▶ **EXERCISE GOAL**
Print back each record unchanged, without pictures.
═══ LISTED RECORDS
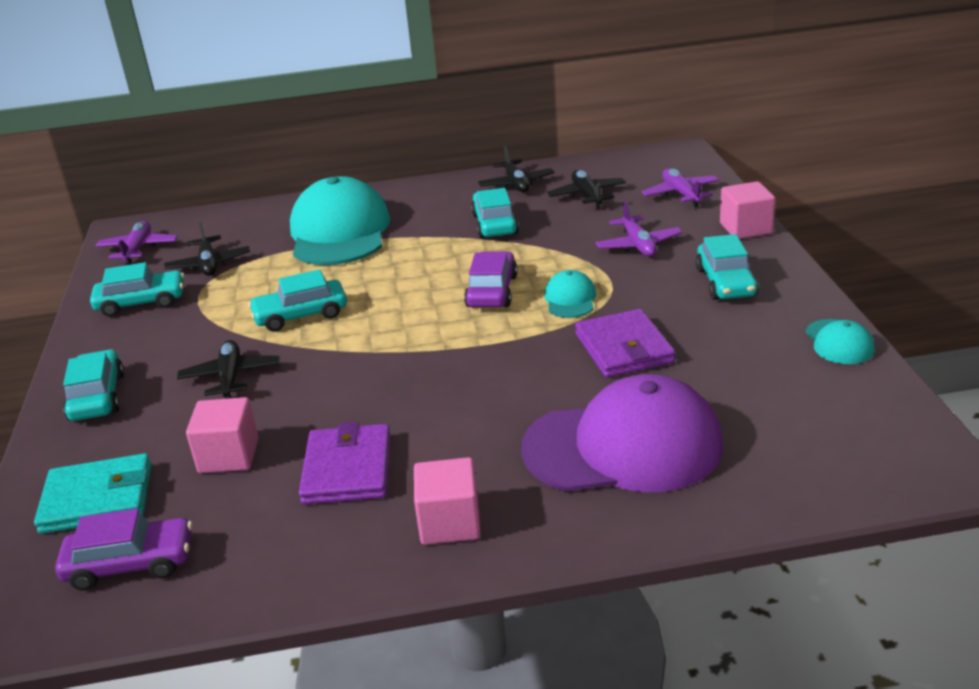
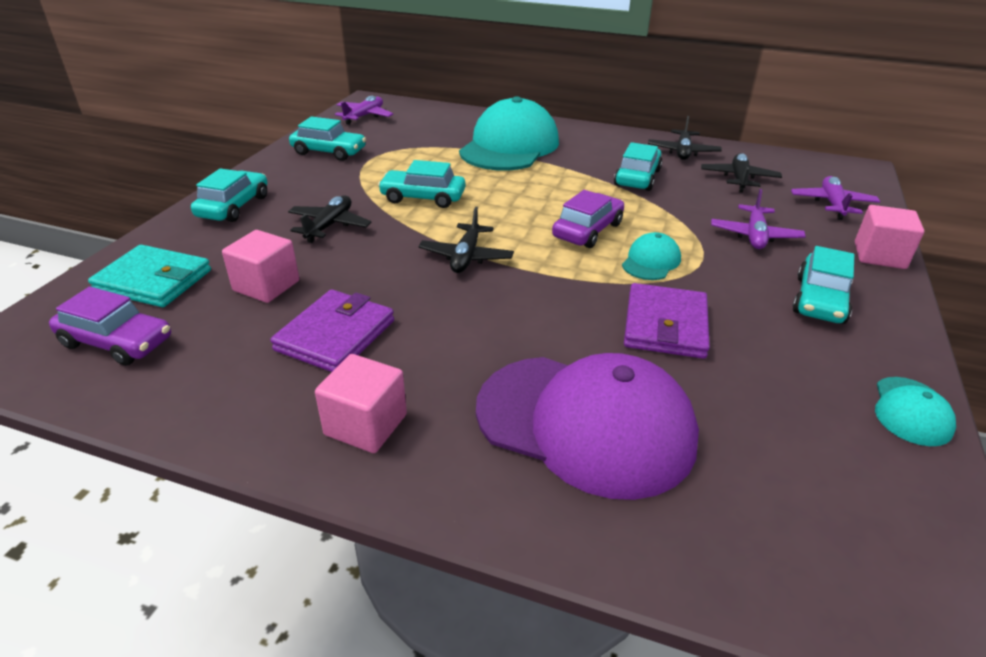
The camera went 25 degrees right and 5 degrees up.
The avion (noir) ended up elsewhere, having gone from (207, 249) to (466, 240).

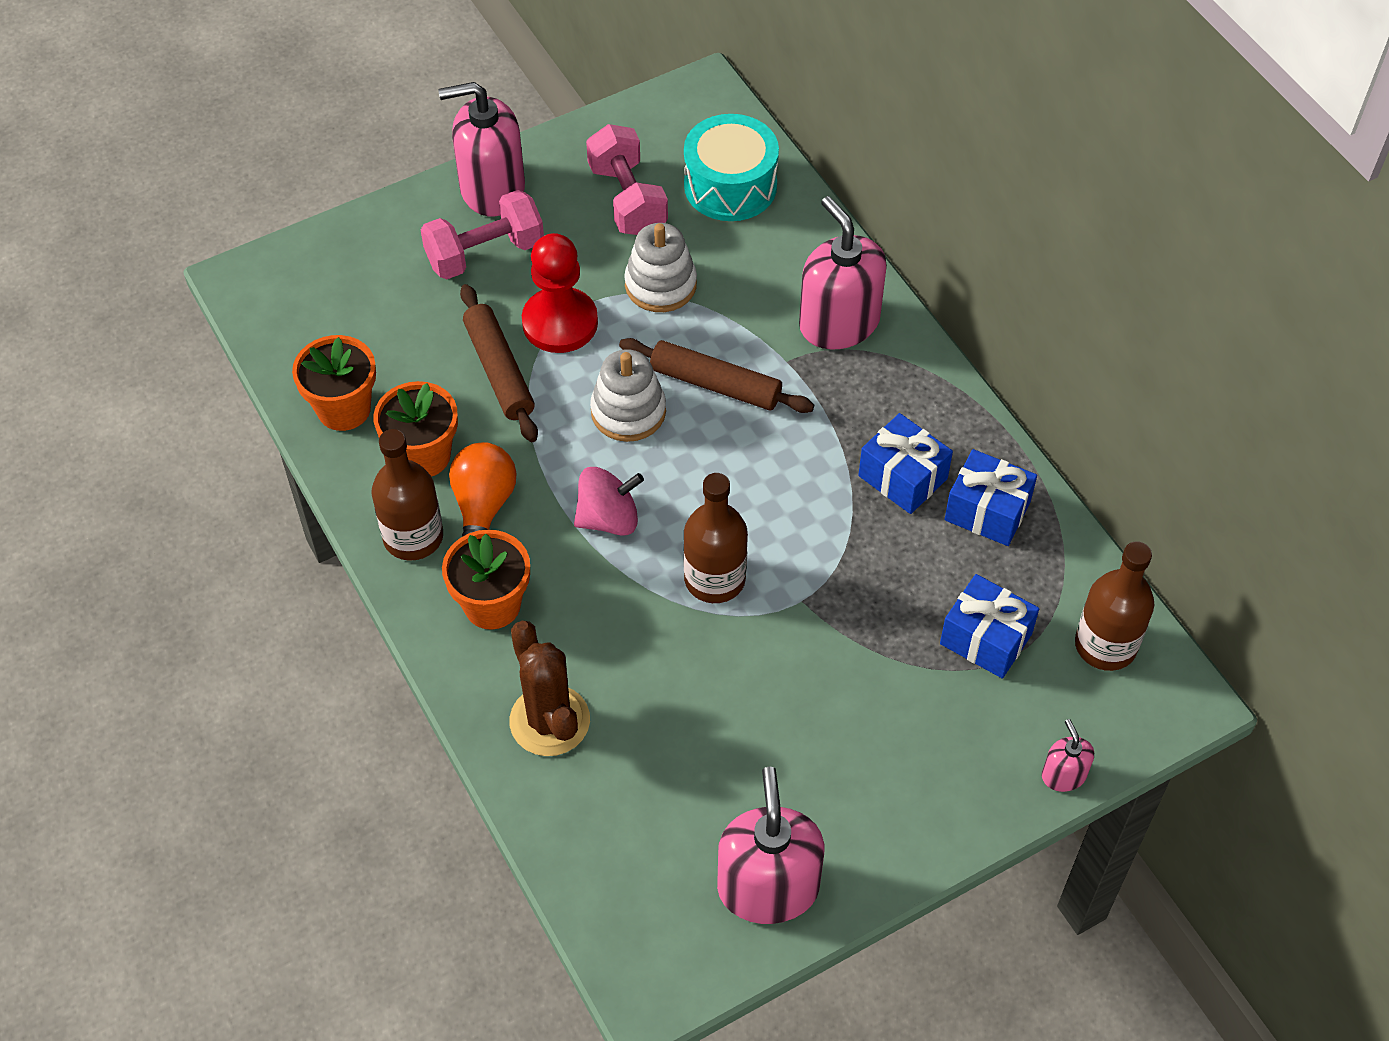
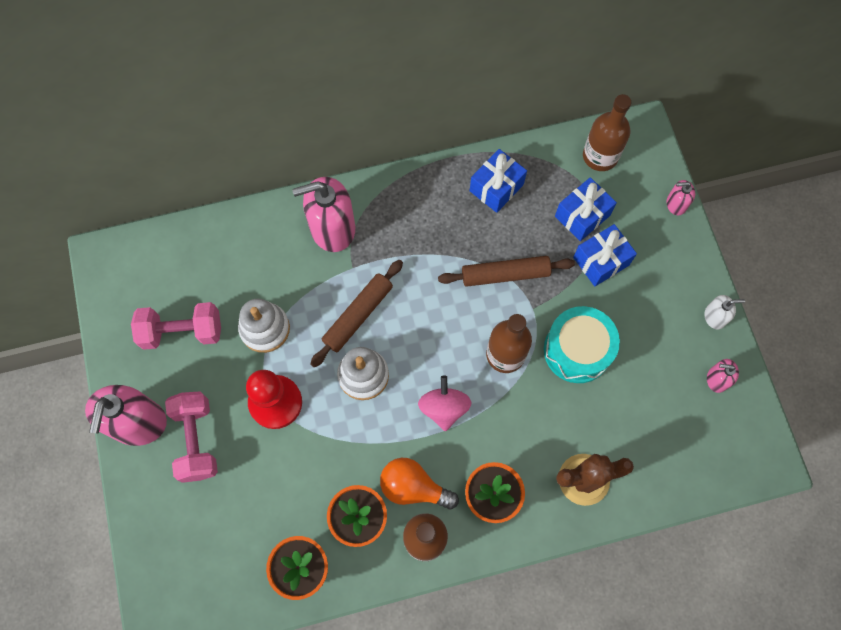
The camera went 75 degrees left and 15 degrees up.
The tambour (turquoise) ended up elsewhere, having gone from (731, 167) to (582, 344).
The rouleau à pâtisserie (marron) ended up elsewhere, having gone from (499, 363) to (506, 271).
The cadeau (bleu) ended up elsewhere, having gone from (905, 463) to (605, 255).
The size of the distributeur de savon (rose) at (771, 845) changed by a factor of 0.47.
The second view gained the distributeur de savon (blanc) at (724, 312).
══════
▶ **ANSWER TO THIS PROBLEM**
The camera went 25 degrees right and 5 degrees up.
The avion (noir) ended up elsewhere, having gone from (207, 249) to (466, 240).

The camera went 75 degrees left and 15 degrees up.
The tambour (turquoise) ended up elsewhere, having gone from (731, 167) to (582, 344).
The rouleau à pâtisserie (marron) ended up elsewhere, having gone from (499, 363) to (506, 271).
The cadeau (bleu) ended up elsewhere, having gone from (905, 463) to (605, 255).
The size of the distributeur de savon (rose) at (771, 845) changed by a factor of 0.47.
The second view gained the distributeur de savon (blanc) at (724, 312).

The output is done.